PROBLEM DESCRIPTION: Find the line containing "FAN1 pin SIG: D4 -> D3", then return it and every line after it through the end of the records, exactly. Leave out pictures.

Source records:
────────────────

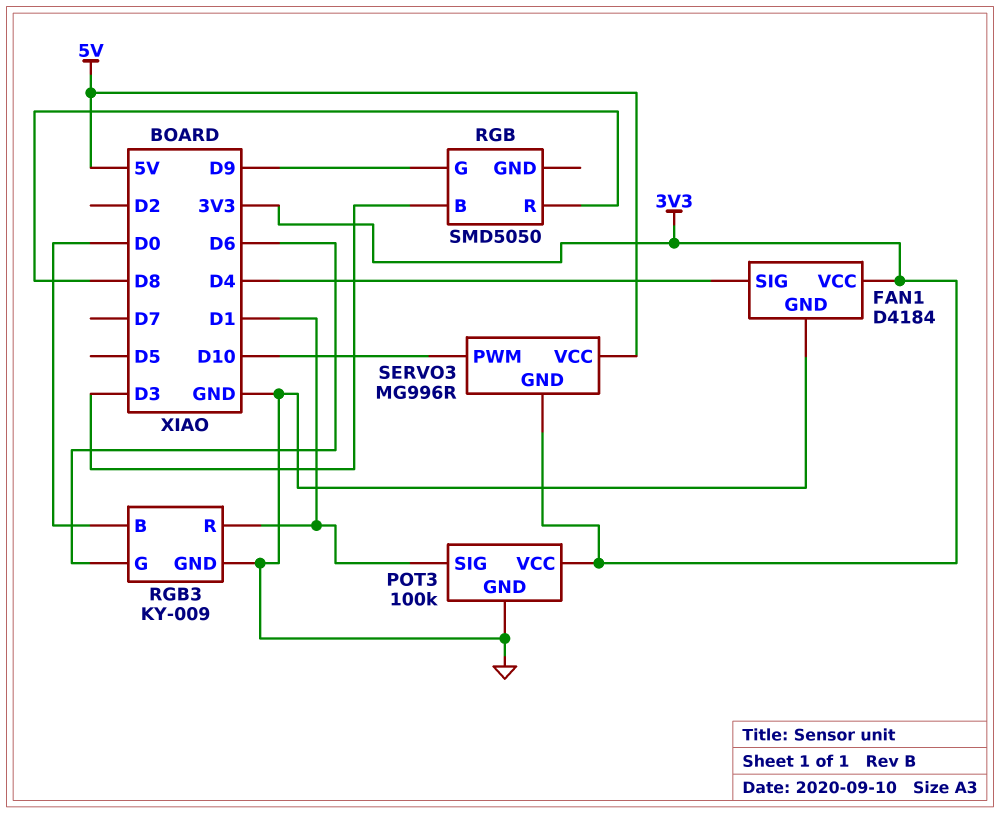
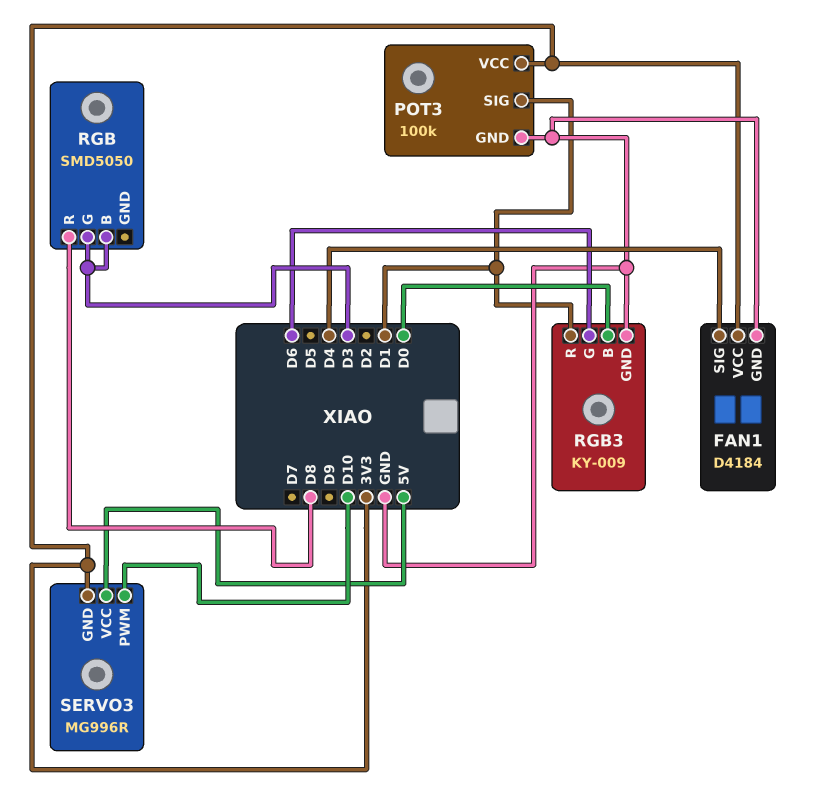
RGB pin G: D9 -> D3

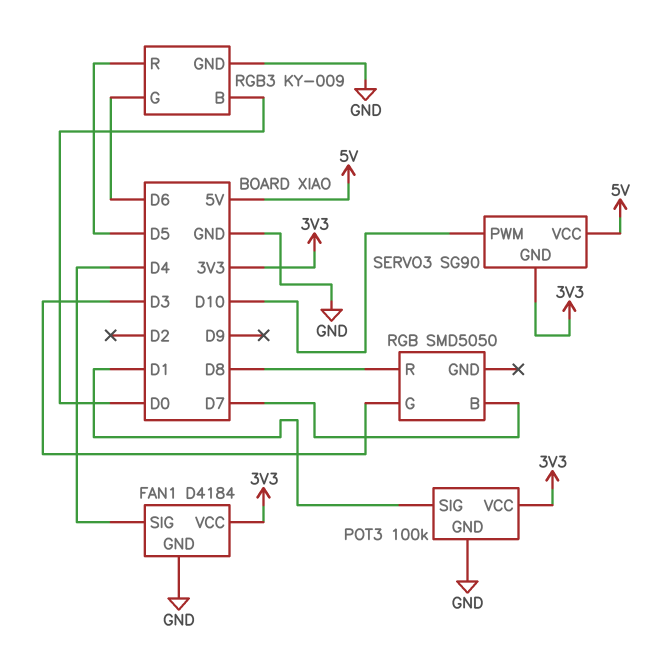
RGB pin B: D3 -> D7
RGB3 pin R: D1 -> D5
SERVO3: MG996R -> SG90

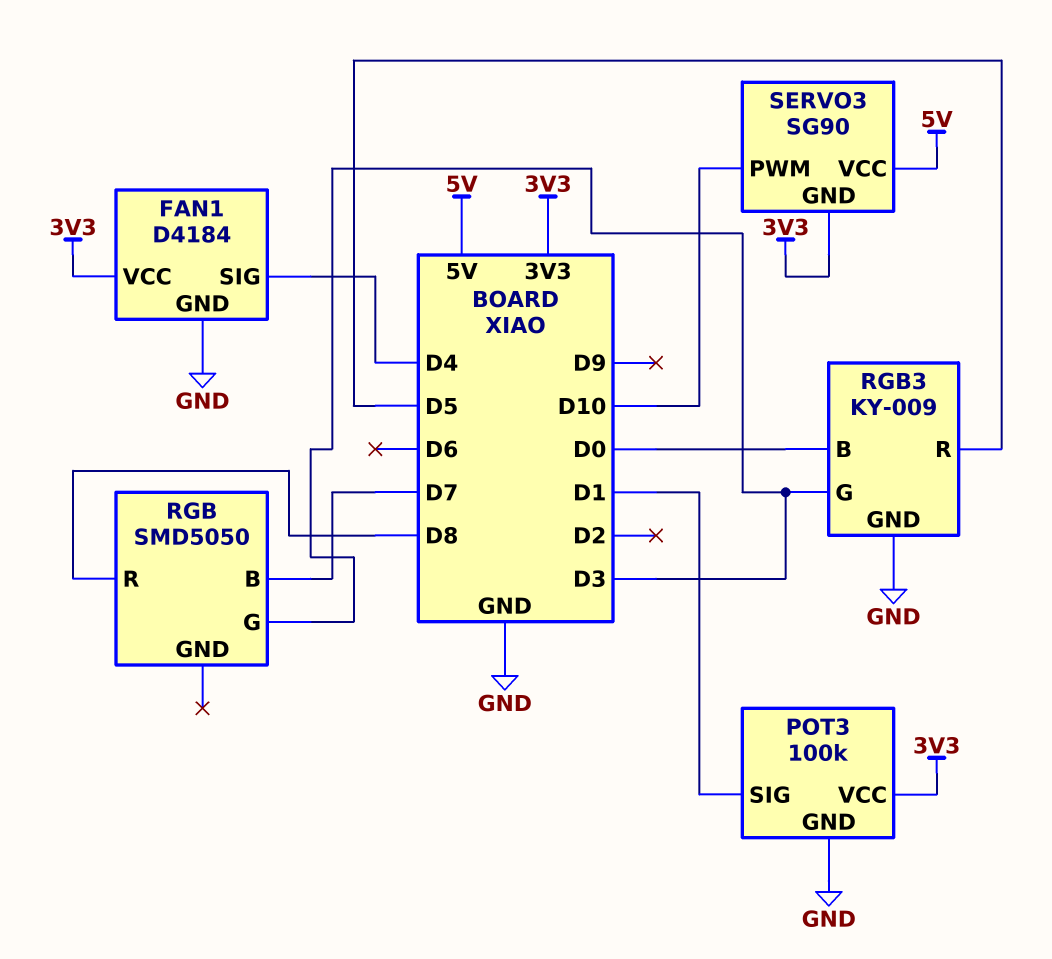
RGB3 pin G: D6 -> D3

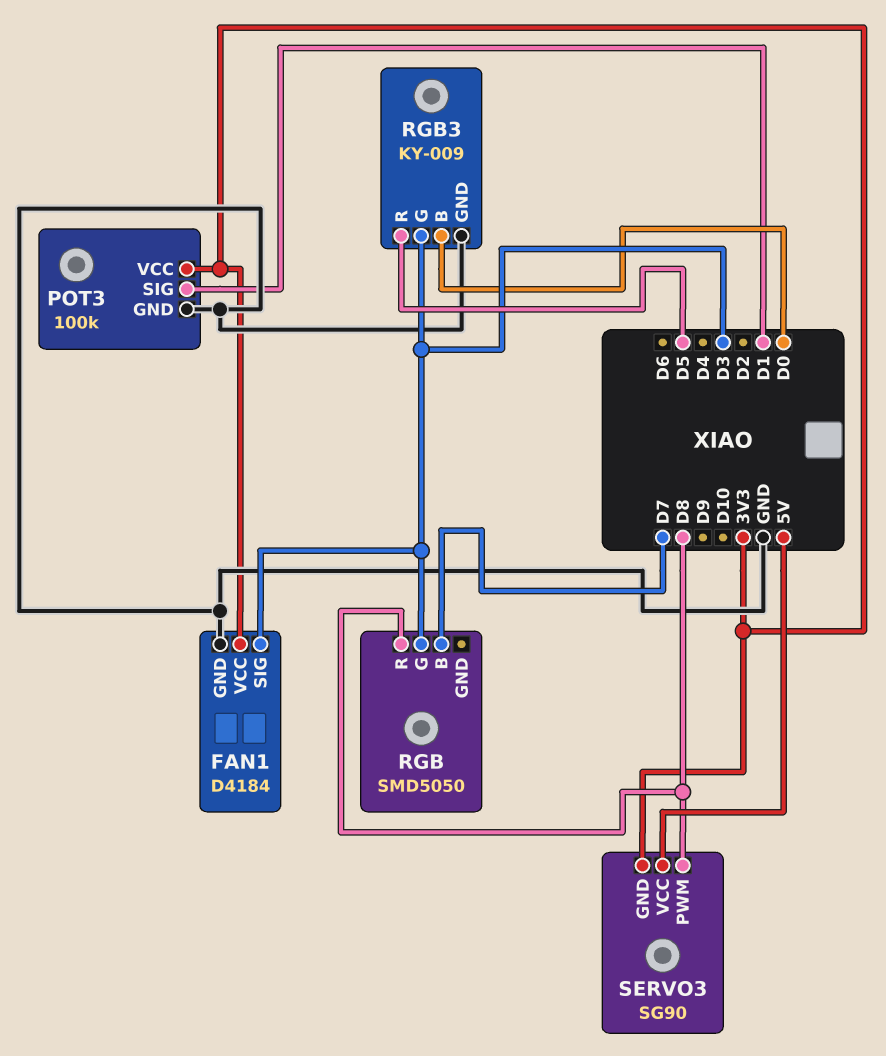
FAN1 pin SIG: D4 -> D3
SERVO3 pin PWM: D10 -> D8

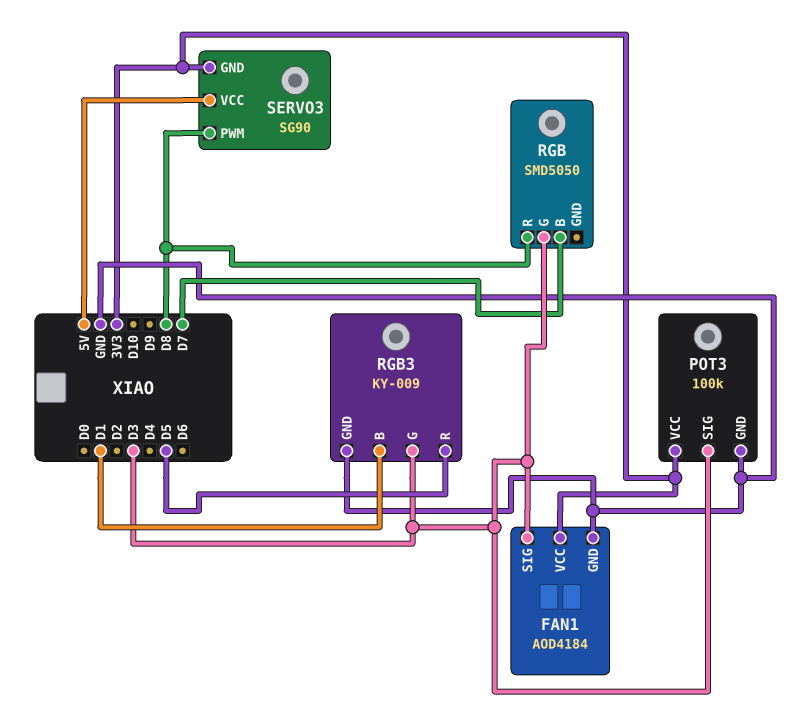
FAN1: D4184 -> AOD4184
POT3 pin SIG: D1 -> D3
RGB3 pin B: D0 -> D1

────────────────

RESULT OF THIS EXERCISE:
FAN1 pin SIG: D4 -> D3
SERVO3 pin PWM: D10 -> D8

FAN1: D4184 -> AOD4184
POT3 pin SIG: D1 -> D3
RGB3 pin B: D0 -> D1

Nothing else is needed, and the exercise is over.